● Before-and-after change records
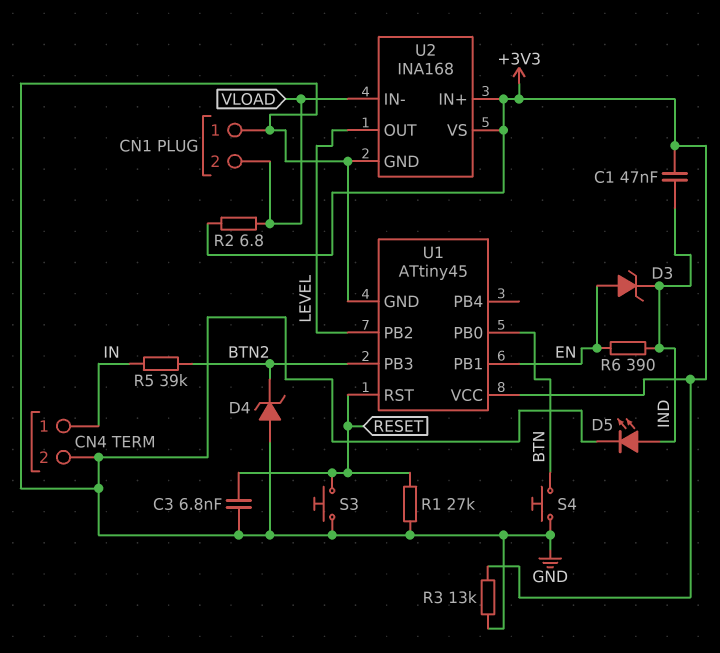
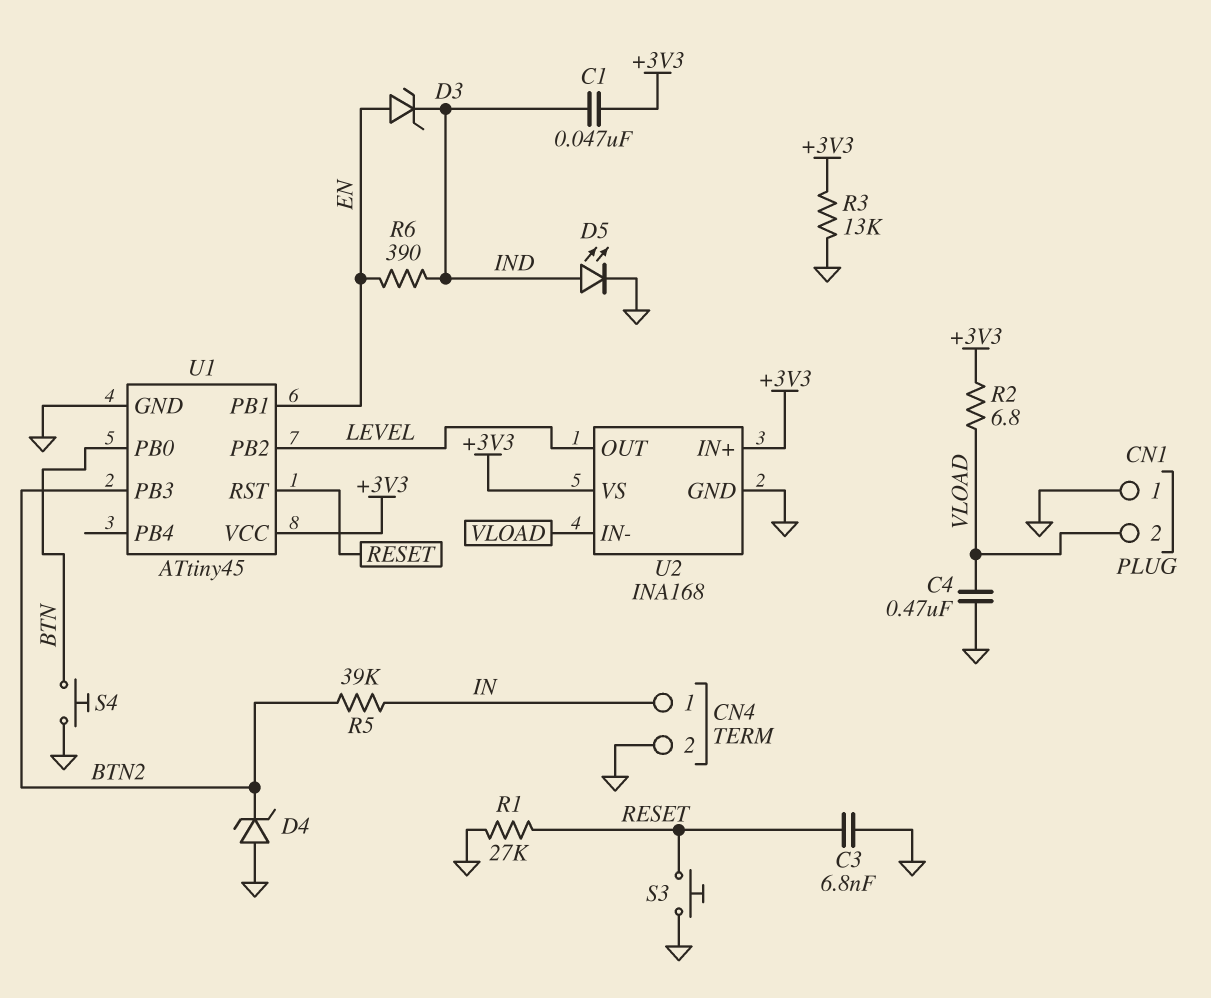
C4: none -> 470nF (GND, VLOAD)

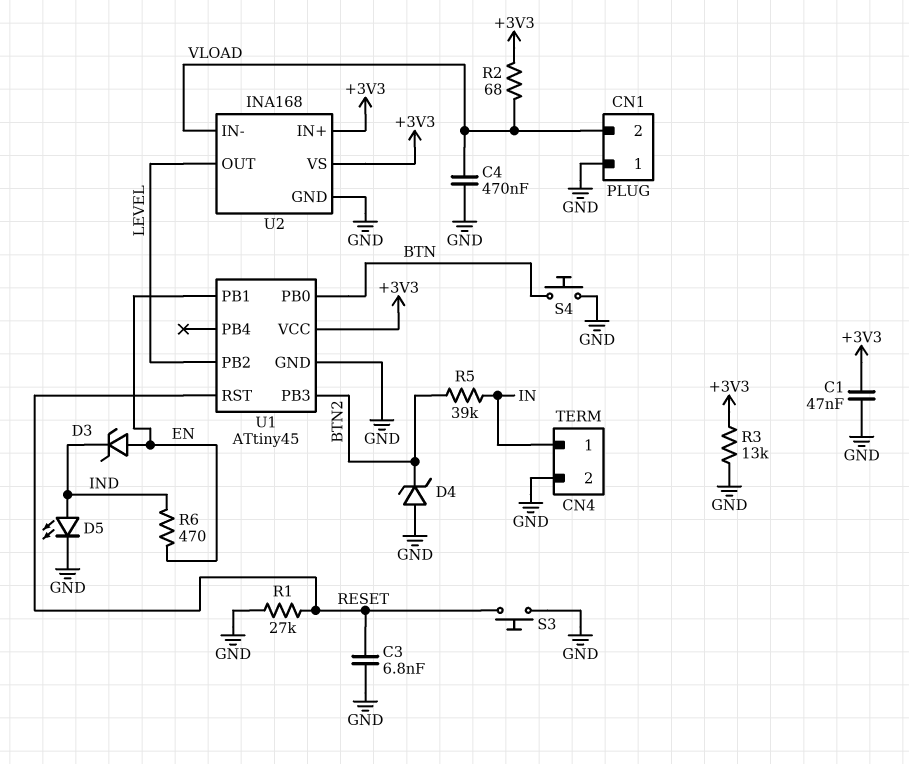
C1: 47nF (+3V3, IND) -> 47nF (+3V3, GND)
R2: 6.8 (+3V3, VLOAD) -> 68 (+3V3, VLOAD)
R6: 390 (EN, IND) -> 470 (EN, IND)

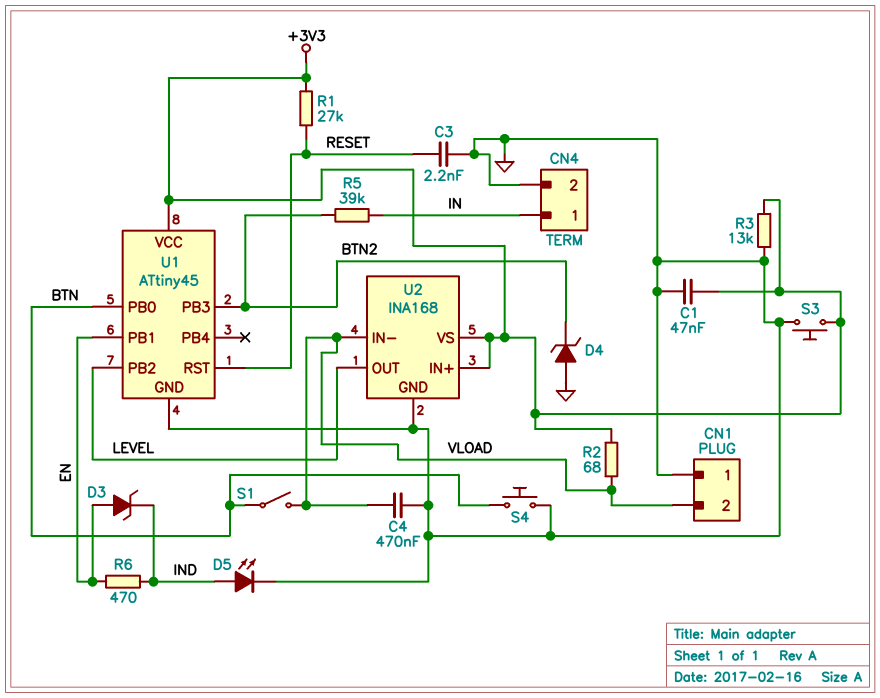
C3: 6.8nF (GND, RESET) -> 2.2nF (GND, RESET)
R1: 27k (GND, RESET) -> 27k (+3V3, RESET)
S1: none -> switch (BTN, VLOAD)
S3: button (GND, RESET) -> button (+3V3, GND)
...
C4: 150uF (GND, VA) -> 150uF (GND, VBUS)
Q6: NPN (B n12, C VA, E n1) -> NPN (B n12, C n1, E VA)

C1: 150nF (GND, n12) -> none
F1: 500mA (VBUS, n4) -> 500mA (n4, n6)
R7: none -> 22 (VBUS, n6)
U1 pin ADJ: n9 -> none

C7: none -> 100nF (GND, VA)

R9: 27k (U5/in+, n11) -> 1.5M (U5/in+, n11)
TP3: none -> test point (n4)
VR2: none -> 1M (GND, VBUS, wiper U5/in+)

● Exercise details
Print exactly the lines above that run from the one with "C4: none -> 470nF (GND, VLOAD)" down to the one with "S3: button (GND, RESET) -> button (+3V3, GND)", and omit the pictures.

● Output of the exercise
C4: none -> 470nF (GND, VLOAD)

C1: 47nF (+3V3, IND) -> 47nF (+3V3, GND)
R2: 6.8 (+3V3, VLOAD) -> 68 (+3V3, VLOAD)
R6: 390 (EN, IND) -> 470 (EN, IND)

C3: 6.8nF (GND, RESET) -> 2.2nF (GND, RESET)
R1: 27k (GND, RESET) -> 27k (+3V3, RESET)
S1: none -> switch (BTN, VLOAD)
S3: button (GND, RESET) -> button (+3V3, GND)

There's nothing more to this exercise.